Problem requirements -> Please repeat the lines below, exactly and only, from the one that holds "CN1 pin 2: GND -> 5V" through the one that holds "R5: 3.3k (DAC, STAT) -> 3.3k (ADC, STAT)".

··· Working data

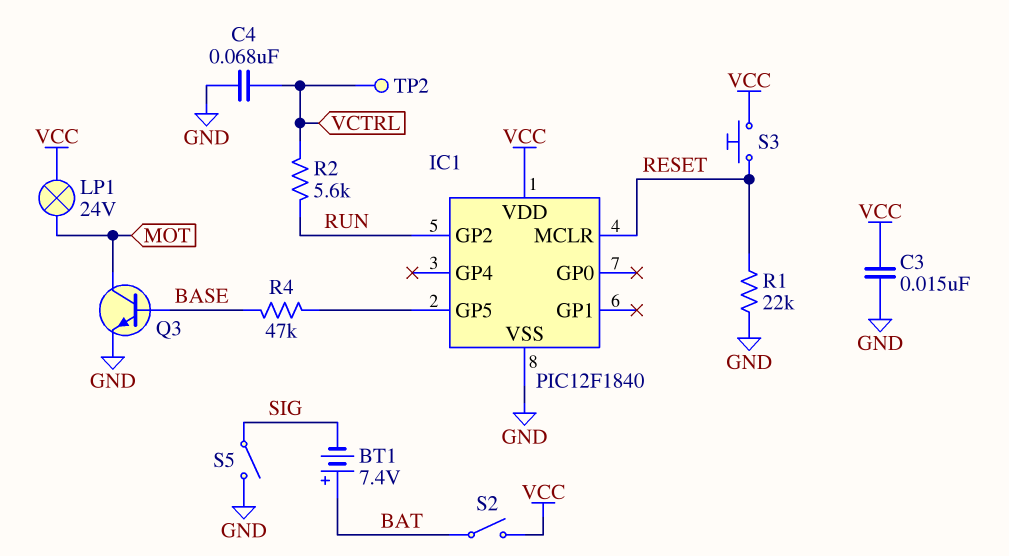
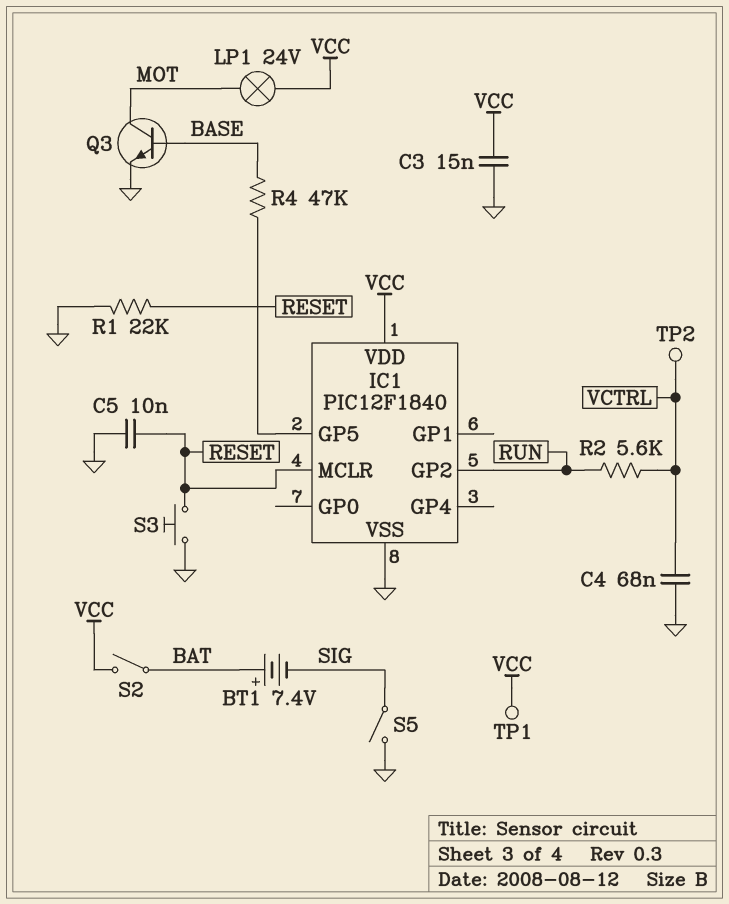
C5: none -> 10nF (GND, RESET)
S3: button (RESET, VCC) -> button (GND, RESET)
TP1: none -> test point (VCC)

······
··· Working data

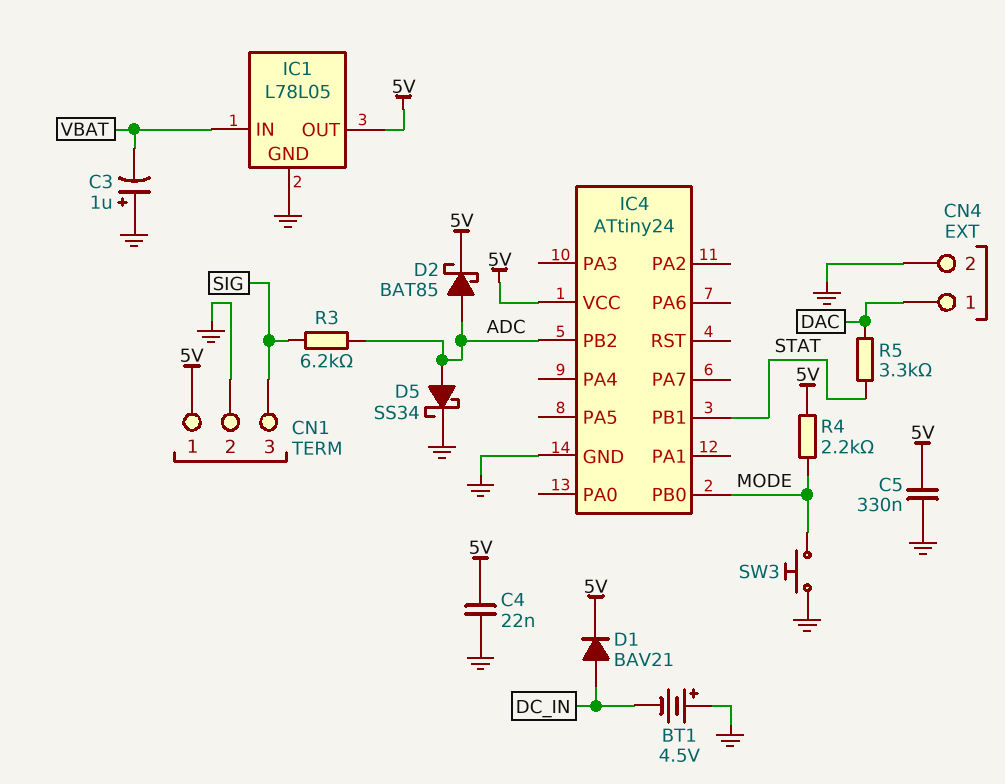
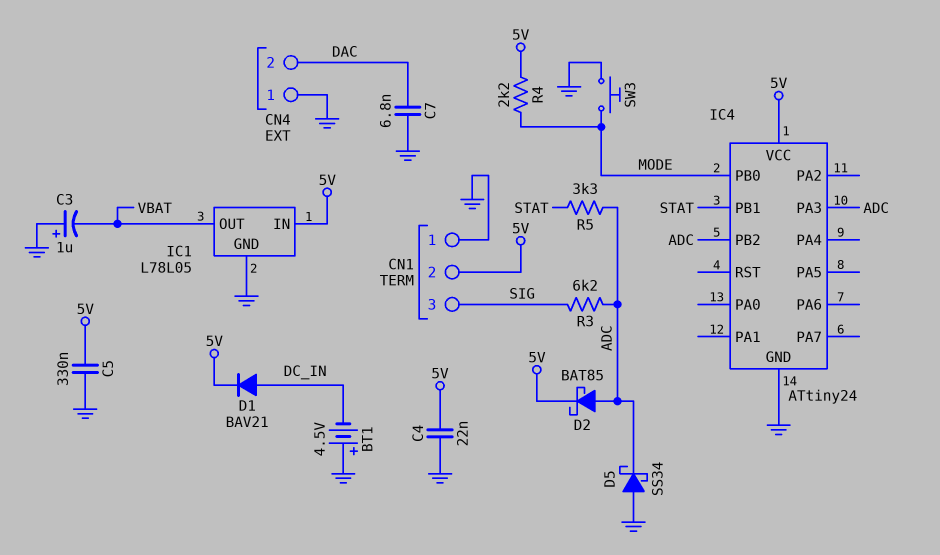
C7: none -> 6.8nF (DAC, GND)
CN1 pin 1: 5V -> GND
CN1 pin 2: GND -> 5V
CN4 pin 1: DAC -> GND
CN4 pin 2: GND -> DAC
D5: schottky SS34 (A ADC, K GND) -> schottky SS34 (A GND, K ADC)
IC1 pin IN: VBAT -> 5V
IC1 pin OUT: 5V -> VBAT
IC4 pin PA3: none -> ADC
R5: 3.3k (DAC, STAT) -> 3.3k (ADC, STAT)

······

Answer to this task ->
CN1 pin 2: GND -> 5V
CN4 pin 1: DAC -> GND
CN4 pin 2: GND -> DAC
D5: schottky SS34 (A ADC, K GND) -> schottky SS34 (A GND, K ADC)
IC1 pin IN: VBAT -> 5V
IC1 pin OUT: 5V -> VBAT
IC4 pin PA3: none -> ADC
R5: 3.3k (DAC, STAT) -> 3.3k (ADC, STAT)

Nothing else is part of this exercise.